(Records contained in a dataset)
== Segment start ==
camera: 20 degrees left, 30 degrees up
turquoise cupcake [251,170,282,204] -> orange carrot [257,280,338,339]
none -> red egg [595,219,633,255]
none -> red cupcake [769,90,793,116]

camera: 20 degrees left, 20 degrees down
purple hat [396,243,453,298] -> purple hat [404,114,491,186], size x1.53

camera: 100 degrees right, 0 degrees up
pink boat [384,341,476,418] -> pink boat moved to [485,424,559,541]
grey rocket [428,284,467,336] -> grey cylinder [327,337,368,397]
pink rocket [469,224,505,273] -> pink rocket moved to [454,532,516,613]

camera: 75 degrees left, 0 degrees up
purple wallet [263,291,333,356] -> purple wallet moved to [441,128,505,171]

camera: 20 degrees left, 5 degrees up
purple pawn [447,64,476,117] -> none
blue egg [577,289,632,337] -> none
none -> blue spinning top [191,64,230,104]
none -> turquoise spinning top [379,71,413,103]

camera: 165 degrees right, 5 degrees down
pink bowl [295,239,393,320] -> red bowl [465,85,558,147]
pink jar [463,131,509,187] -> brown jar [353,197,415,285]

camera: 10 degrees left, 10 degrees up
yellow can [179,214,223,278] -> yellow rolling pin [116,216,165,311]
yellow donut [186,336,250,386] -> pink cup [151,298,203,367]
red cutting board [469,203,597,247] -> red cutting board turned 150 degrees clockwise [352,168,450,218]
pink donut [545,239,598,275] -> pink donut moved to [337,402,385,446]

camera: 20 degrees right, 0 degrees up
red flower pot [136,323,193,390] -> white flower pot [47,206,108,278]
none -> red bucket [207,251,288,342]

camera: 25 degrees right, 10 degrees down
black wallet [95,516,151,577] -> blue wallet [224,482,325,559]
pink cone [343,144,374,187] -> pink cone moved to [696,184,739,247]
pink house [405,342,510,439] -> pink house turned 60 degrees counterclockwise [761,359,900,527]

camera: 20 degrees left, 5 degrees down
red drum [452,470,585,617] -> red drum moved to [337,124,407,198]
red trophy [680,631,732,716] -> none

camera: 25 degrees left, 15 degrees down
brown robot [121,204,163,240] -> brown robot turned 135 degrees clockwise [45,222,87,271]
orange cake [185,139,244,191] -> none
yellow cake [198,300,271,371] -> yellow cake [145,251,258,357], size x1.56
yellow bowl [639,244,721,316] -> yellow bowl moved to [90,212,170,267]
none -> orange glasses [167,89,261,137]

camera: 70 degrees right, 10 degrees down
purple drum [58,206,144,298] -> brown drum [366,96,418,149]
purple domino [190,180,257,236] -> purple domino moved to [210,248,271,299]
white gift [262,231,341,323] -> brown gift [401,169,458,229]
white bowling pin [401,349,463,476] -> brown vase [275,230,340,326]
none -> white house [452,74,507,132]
== Segment end ==
• [Task goal]:
Retype all the records above without changing a word.

• [Expected output]:
camera: 20 degrees left, 30 degrees up
turquoise cupcake [251,170,282,204] -> orange carrot [257,280,338,339]
none -> red egg [595,219,633,255]
none -> red cupcake [769,90,793,116]

camera: 20 degrees left, 20 degrees down
purple hat [396,243,453,298] -> purple hat [404,114,491,186], size x1.53

camera: 100 degrees right, 0 degrees up
pink boat [384,341,476,418] -> pink boat moved to [485,424,559,541]
grey rocket [428,284,467,336] -> grey cylinder [327,337,368,397]
pink rocket [469,224,505,273] -> pink rocket moved to [454,532,516,613]

camera: 75 degrees left, 0 degrees up
purple wallet [263,291,333,356] -> purple wallet moved to [441,128,505,171]

camera: 20 degrees left, 5 degrees up
purple pawn [447,64,476,117] -> none
blue egg [577,289,632,337] -> none
none -> blue spinning top [191,64,230,104]
none -> turquoise spinning top [379,71,413,103]

camera: 165 degrees right, 5 degrees down
pink bowl [295,239,393,320] -> red bowl [465,85,558,147]
pink jar [463,131,509,187] -> brown jar [353,197,415,285]

camera: 10 degrees left, 10 degrees up
yellow can [179,214,223,278] -> yellow rolling pin [116,216,165,311]
yellow donut [186,336,250,386] -> pink cup [151,298,203,367]
red cutting board [469,203,597,247] -> red cutting board turned 150 degrees clockwise [352,168,450,218]
pink donut [545,239,598,275] -> pink donut moved to [337,402,385,446]

camera: 20 degrees right, 0 degrees up
red flower pot [136,323,193,390] -> white flower pot [47,206,108,278]
none -> red bucket [207,251,288,342]

camera: 25 degrees right, 10 degrees down
black wallet [95,516,151,577] -> blue wallet [224,482,325,559]
pink cone [343,144,374,187] -> pink cone moved to [696,184,739,247]
pink house [405,342,510,439] -> pink house turned 60 degrees counterclockwise [761,359,900,527]

camera: 20 degrees left, 5 degrees down
red drum [452,470,585,617] -> red drum moved to [337,124,407,198]
red trophy [680,631,732,716] -> none

camera: 25 degrees left, 15 degrees down
brown robot [121,204,163,240] -> brown robot turned 135 degrees clockwise [45,222,87,271]
orange cake [185,139,244,191] -> none
yellow cake [198,300,271,371] -> yellow cake [145,251,258,357], size x1.56
yellow bowl [639,244,721,316] -> yellow bowl moved to [90,212,170,267]
none -> orange glasses [167,89,261,137]

camera: 70 degrees right, 10 degrees down
purple drum [58,206,144,298] -> brown drum [366,96,418,149]
purple domino [190,180,257,236] -> purple domino moved to [210,248,271,299]
white gift [262,231,341,323] -> brown gift [401,169,458,229]
white bowling pin [401,349,463,476] -> brown vase [275,230,340,326]
none -> white house [452,74,507,132]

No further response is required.